- _Dataset records_

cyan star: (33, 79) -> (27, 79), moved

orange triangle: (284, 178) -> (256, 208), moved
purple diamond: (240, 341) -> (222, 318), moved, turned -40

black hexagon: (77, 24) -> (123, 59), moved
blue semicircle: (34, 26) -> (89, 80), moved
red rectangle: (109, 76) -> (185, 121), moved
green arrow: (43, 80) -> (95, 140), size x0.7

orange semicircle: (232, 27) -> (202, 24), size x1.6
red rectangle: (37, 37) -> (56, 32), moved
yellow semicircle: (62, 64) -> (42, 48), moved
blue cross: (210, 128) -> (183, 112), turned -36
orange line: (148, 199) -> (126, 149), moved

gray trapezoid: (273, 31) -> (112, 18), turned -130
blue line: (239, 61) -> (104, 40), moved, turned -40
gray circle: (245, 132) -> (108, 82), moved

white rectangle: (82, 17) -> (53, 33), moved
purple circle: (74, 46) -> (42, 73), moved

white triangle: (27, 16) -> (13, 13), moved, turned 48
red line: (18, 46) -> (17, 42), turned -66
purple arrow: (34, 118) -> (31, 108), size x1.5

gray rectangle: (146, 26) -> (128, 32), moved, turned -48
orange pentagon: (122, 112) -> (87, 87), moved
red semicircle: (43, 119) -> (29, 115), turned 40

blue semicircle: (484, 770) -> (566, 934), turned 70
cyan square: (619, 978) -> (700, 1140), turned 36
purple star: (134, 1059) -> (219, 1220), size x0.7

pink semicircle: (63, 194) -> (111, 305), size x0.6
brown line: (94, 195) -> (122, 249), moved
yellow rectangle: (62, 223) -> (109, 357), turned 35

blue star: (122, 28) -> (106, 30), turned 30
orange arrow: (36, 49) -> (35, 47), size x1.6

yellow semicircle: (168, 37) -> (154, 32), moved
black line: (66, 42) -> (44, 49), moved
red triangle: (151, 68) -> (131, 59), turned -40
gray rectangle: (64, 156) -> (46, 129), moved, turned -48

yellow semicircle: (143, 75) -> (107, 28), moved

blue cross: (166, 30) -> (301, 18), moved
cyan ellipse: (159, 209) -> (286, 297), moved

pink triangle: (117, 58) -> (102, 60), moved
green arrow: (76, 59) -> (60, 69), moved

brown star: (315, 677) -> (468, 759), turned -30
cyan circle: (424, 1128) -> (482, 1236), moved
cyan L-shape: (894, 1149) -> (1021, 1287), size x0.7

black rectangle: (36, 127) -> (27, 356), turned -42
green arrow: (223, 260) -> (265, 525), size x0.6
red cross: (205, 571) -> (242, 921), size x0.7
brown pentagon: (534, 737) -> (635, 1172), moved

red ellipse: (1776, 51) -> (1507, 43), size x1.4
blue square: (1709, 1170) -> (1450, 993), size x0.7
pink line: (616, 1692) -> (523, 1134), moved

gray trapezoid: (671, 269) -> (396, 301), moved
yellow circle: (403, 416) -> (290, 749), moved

- _Task objective_
Your task is to reproduce each entry exactly.

- _Exercise solution_
cyan star: (33, 79) -> (27, 79), moved

orange triangle: (284, 178) -> (256, 208), moved
purple diamond: (240, 341) -> (222, 318), moved, turned -40

black hexagon: (77, 24) -> (123, 59), moved
blue semicircle: (34, 26) -> (89, 80), moved
red rectangle: (109, 76) -> (185, 121), moved
green arrow: (43, 80) -> (95, 140), size x0.7

orange semicircle: (232, 27) -> (202, 24), size x1.6
red rectangle: (37, 37) -> (56, 32), moved
yellow semicircle: (62, 64) -> (42, 48), moved
blue cross: (210, 128) -> (183, 112), turned -36
orange line: (148, 199) -> (126, 149), moved

gray trapezoid: (273, 31) -> (112, 18), turned -130
blue line: (239, 61) -> (104, 40), moved, turned -40
gray circle: (245, 132) -> (108, 82), moved

white rectangle: (82, 17) -> (53, 33), moved
purple circle: (74, 46) -> (42, 73), moved

white triangle: (27, 16) -> (13, 13), moved, turned 48
red line: (18, 46) -> (17, 42), turned -66
purple arrow: (34, 118) -> (31, 108), size x1.5

gray rectangle: (146, 26) -> (128, 32), moved, turned -48
orange pentagon: (122, 112) -> (87, 87), moved
red semicircle: (43, 119) -> (29, 115), turned 40

blue semicircle: (484, 770) -> (566, 934), turned 70
cyan square: (619, 978) -> (700, 1140), turned 36
purple star: (134, 1059) -> (219, 1220), size x0.7

pink semicircle: (63, 194) -> (111, 305), size x0.6
brown line: (94, 195) -> (122, 249), moved
yellow rectangle: (62, 223) -> (109, 357), turned 35

blue star: (122, 28) -> (106, 30), turned 30
orange arrow: (36, 49) -> (35, 47), size x1.6

yellow semicircle: (168, 37) -> (154, 32), moved
black line: (66, 42) -> (44, 49), moved
red triangle: (151, 68) -> (131, 59), turned -40
gray rectangle: (64, 156) -> (46, 129), moved, turned -48

yellow semicircle: (143, 75) -> (107, 28), moved

blue cross: (166, 30) -> (301, 18), moved
cyan ellipse: (159, 209) -> (286, 297), moved

pink triangle: (117, 58) -> (102, 60), moved
green arrow: (76, 59) -> (60, 69), moved

brown star: (315, 677) -> (468, 759), turned -30
cyan circle: (424, 1128) -> (482, 1236), moved
cyan L-shape: (894, 1149) -> (1021, 1287), size x0.7

black rectangle: (36, 127) -> (27, 356), turned -42
green arrow: (223, 260) -> (265, 525), size x0.6
red cross: (205, 571) -> (242, 921), size x0.7
brown pentagon: (534, 737) -> (635, 1172), moved

red ellipse: (1776, 51) -> (1507, 43), size x1.4
blue square: (1709, 1170) -> (1450, 993), size x0.7
pink line: (616, 1692) -> (523, 1134), moved

gray trapezoid: (671, 269) -> (396, 301), moved
yellow circle: (403, 416) -> (290, 749), moved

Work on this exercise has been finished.